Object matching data
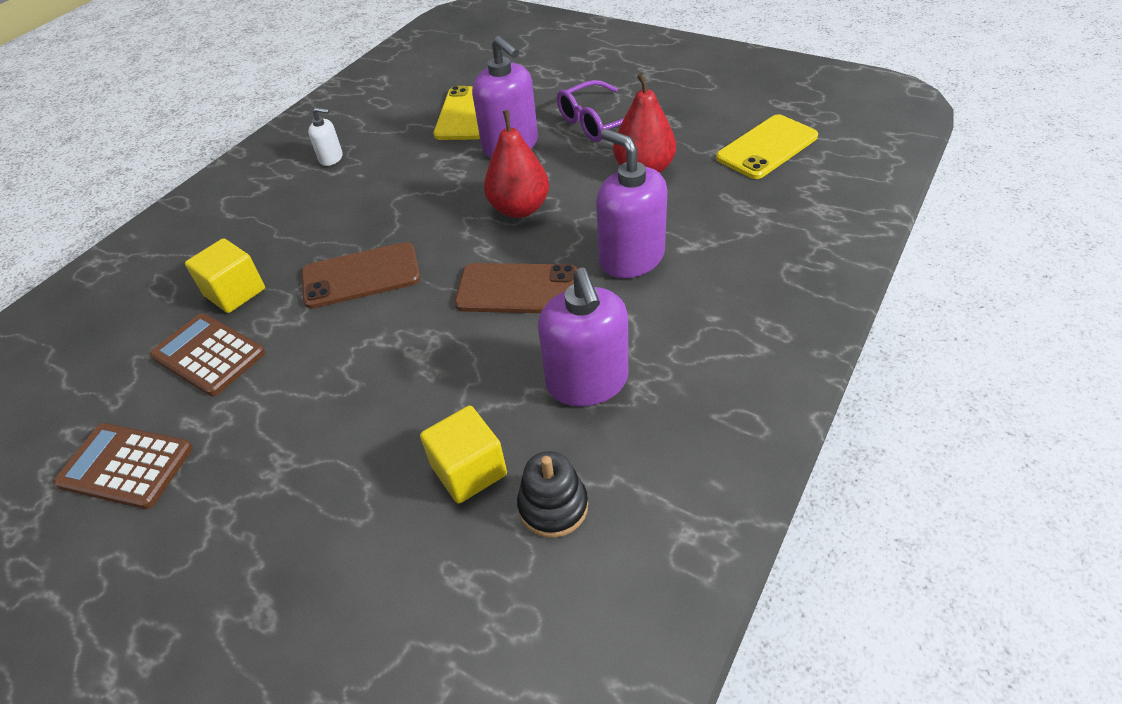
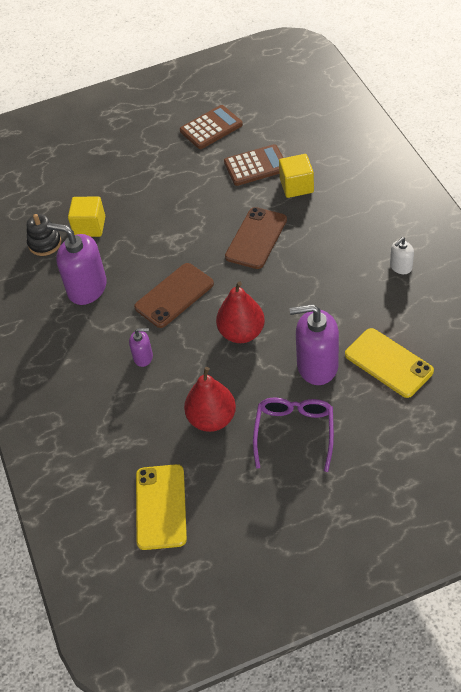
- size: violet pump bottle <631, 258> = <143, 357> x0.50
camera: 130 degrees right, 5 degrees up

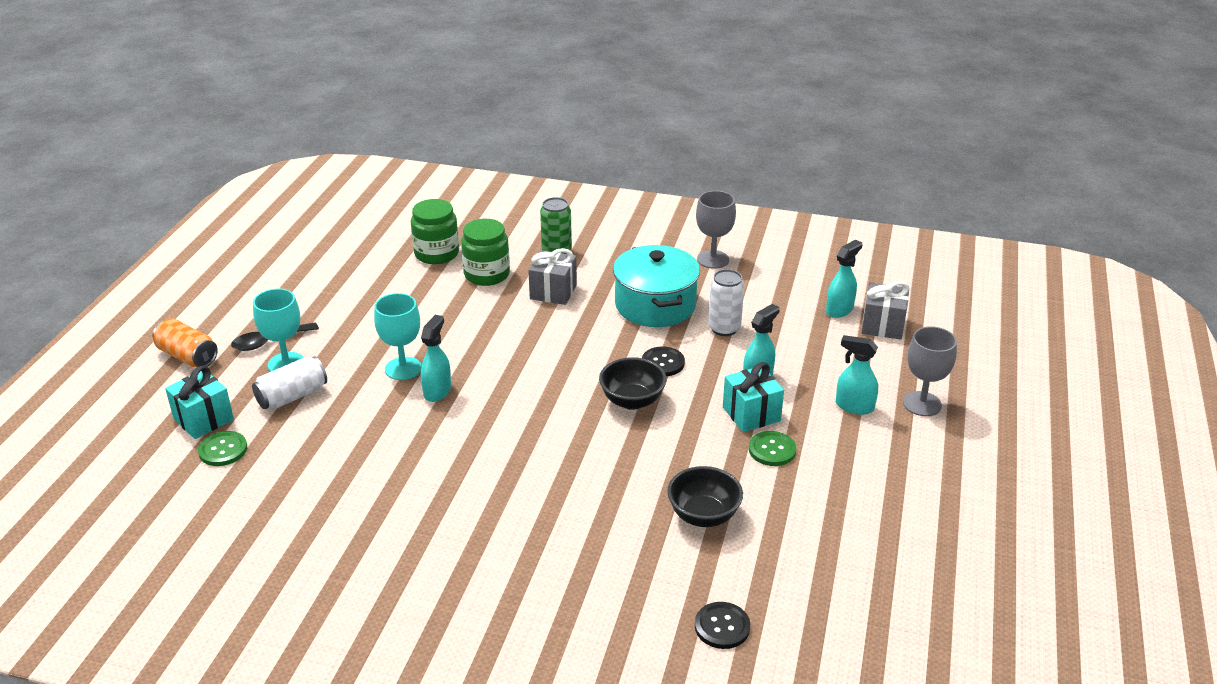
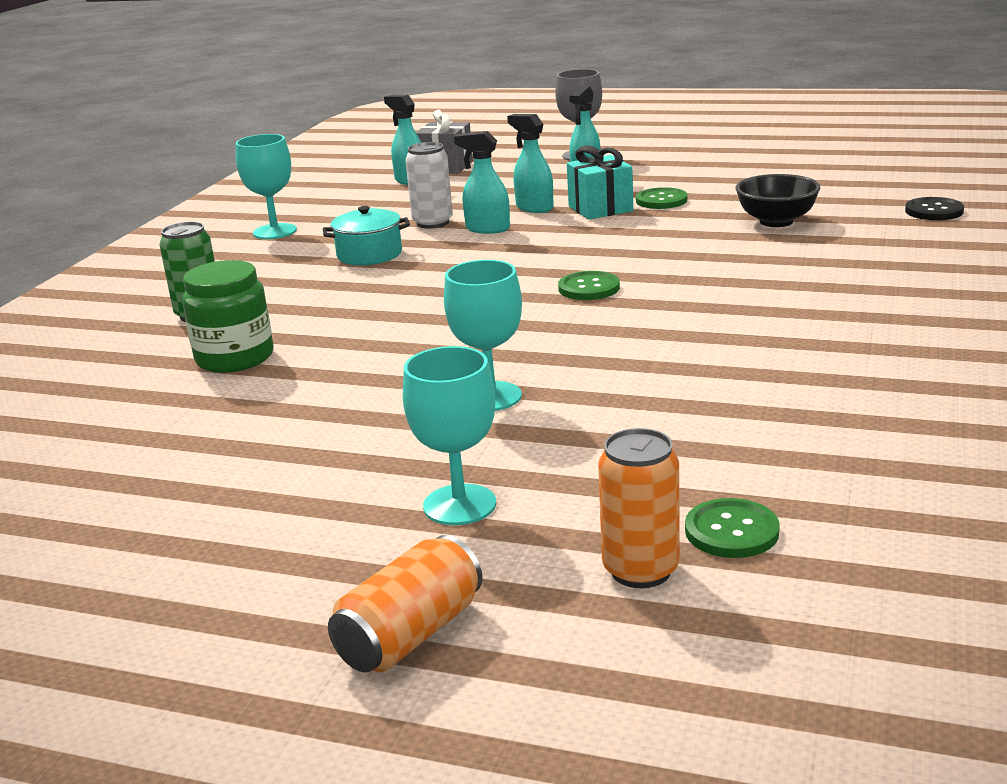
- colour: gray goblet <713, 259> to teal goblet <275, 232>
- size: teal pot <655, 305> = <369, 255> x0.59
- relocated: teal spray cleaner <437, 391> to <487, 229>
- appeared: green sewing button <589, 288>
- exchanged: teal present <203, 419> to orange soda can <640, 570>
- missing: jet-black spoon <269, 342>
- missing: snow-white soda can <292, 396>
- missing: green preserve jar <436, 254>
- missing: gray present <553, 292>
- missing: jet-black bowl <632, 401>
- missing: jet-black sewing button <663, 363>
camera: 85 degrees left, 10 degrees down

HOW TO COMPLETE THIS TASK:
Word for word, restate the records above and drop the pictures.

RESPONSE FOR THIS EXERCISE:
- size: violet pump bottle <631, 258> = <143, 357> x0.50
camera: 130 degrees right, 5 degrees up

- colour: gray goblet <713, 259> to teal goblet <275, 232>
- size: teal pot <655, 305> = <369, 255> x0.59
- relocated: teal spray cleaner <437, 391> to <487, 229>
- appeared: green sewing button <589, 288>
- exchanged: teal present <203, 419> to orange soda can <640, 570>
- missing: jet-black spoon <269, 342>
- missing: snow-white soda can <292, 396>
- missing: green preserve jar <436, 254>
- missing: gray present <553, 292>
- missing: jet-black bowl <632, 401>
- missing: jet-black sewing button <663, 363>
camera: 85 degrees left, 10 degrees down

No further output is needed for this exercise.